Working data Block Start

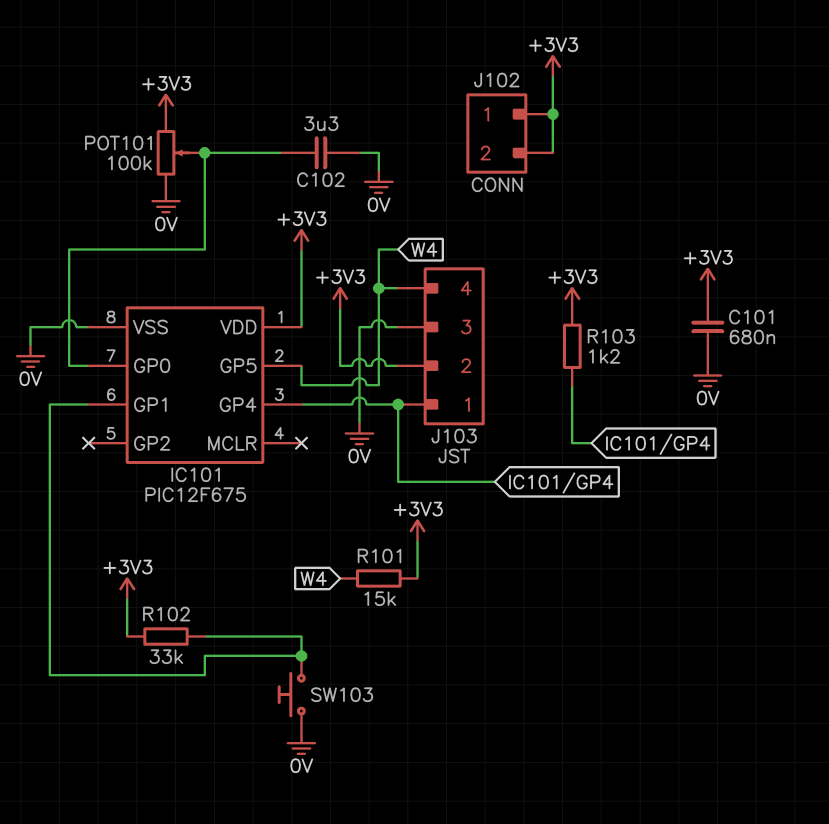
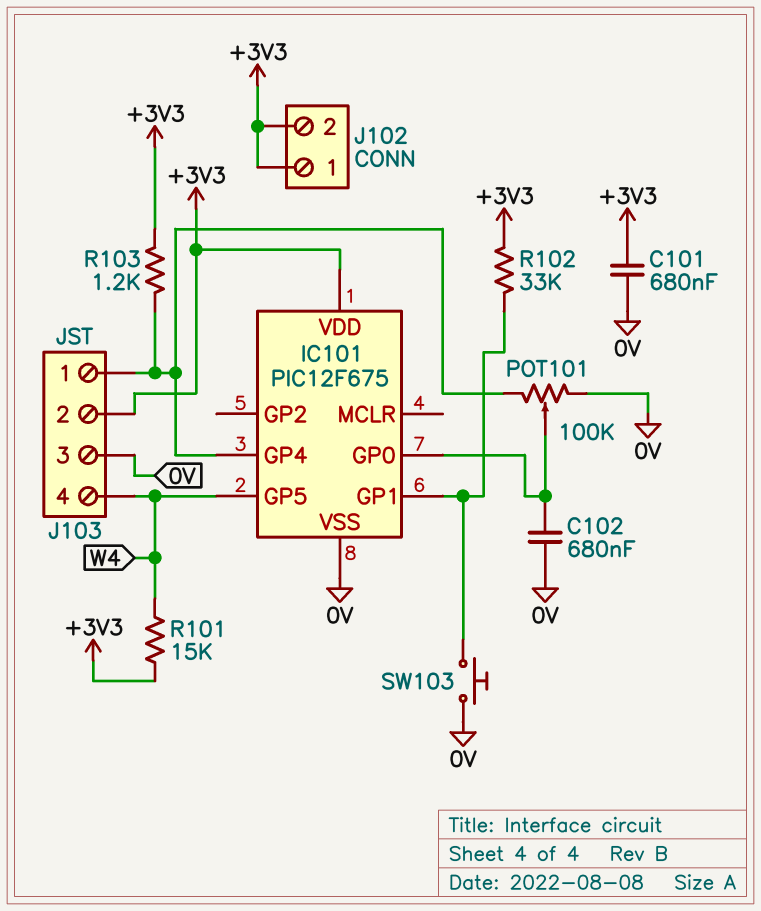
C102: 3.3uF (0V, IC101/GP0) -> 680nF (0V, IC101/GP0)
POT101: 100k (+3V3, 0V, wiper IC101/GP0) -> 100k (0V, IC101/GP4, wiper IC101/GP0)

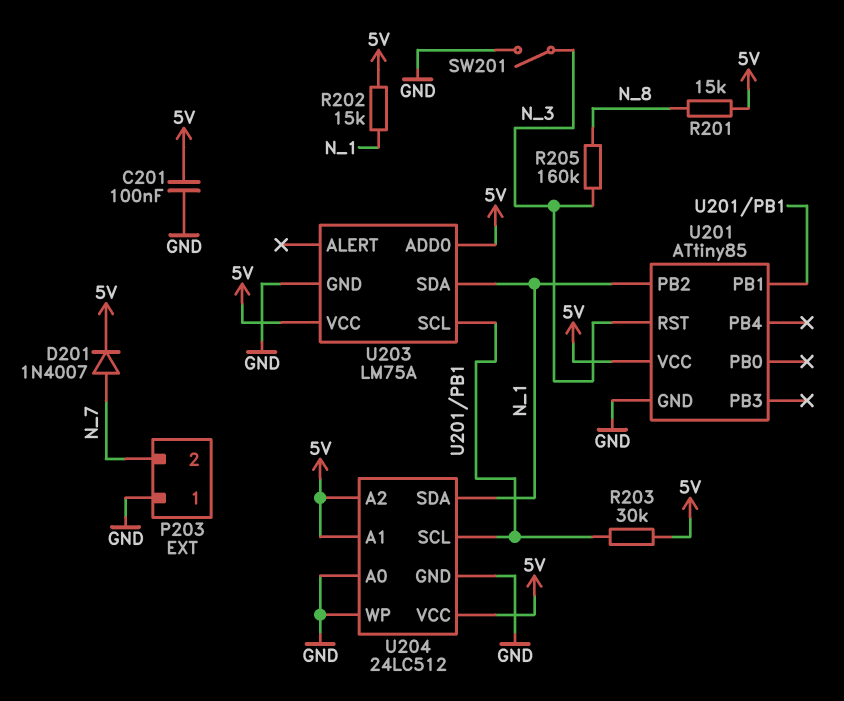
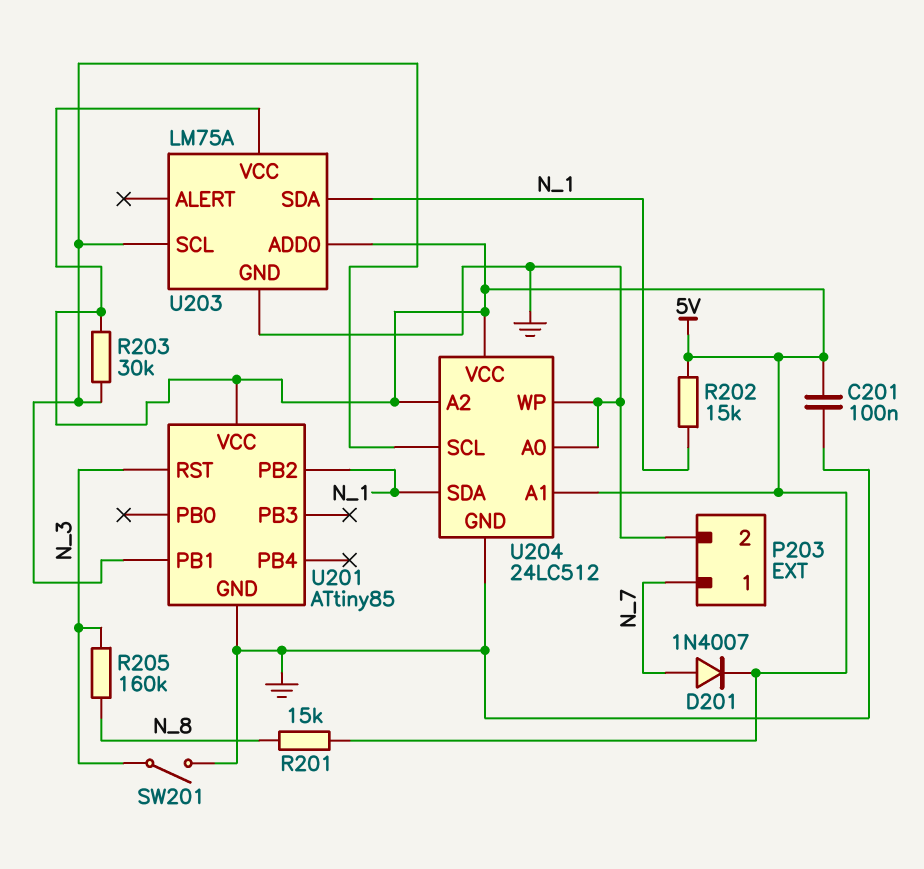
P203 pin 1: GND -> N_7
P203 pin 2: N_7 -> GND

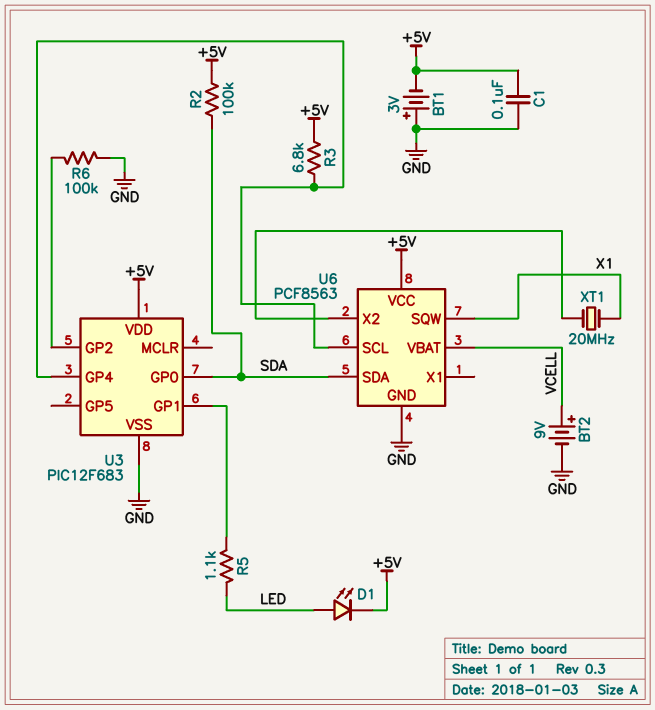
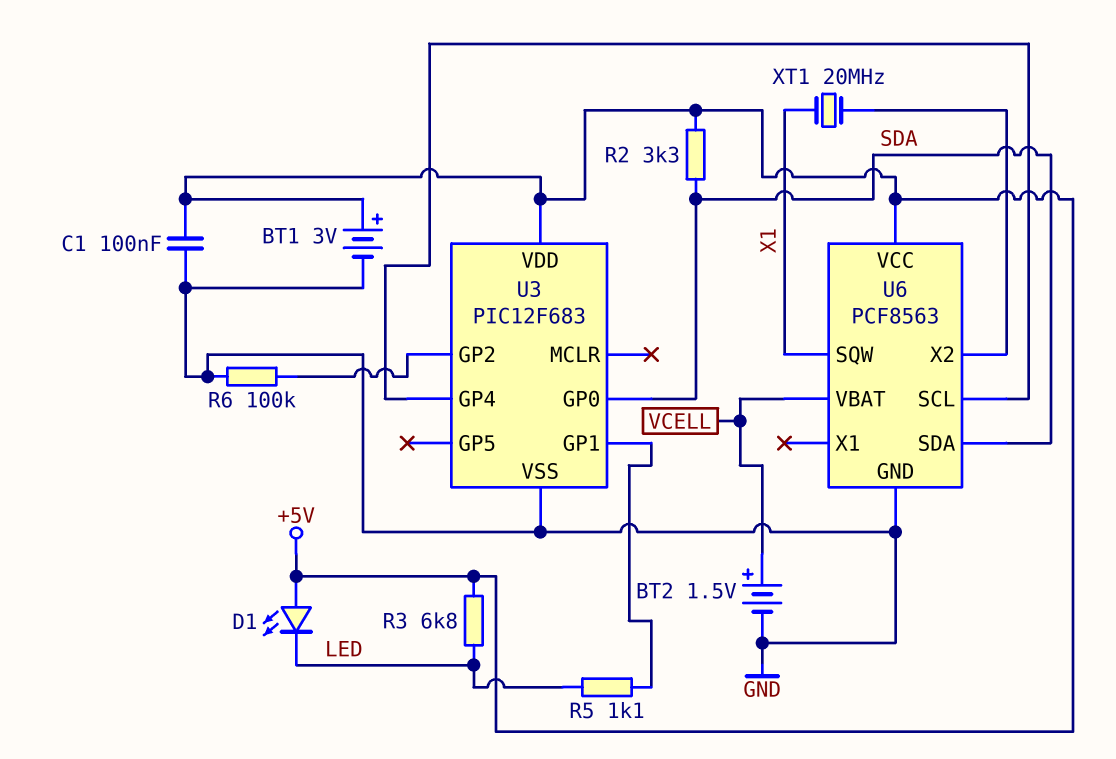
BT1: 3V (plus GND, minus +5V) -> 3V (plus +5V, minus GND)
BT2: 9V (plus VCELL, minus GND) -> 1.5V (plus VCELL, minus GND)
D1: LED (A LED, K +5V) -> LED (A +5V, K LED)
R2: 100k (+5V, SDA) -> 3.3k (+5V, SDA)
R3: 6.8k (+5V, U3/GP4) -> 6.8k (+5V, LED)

Working data Block End

Everything in the entries above should be printed again exactly, apart from the pictures.

• [Answer to this task]:
C102: 3.3uF (0V, IC101/GP0) -> 680nF (0V, IC101/GP0)
POT101: 100k (+3V3, 0V, wiper IC101/GP0) -> 100k (0V, IC101/GP4, wiper IC101/GP0)

P203 pin 1: GND -> N_7
P203 pin 2: N_7 -> GND

BT1: 3V (plus GND, minus +5V) -> 3V (plus +5V, minus GND)
BT2: 9V (plus VCELL, minus GND) -> 1.5V (plus VCELL, minus GND)
D1: LED (A LED, K +5V) -> LED (A +5V, K LED)
R2: 100k (+5V, SDA) -> 3.3k (+5V, SDA)
R3: 6.8k (+5V, U3/GP4) -> 6.8k (+5V, LED)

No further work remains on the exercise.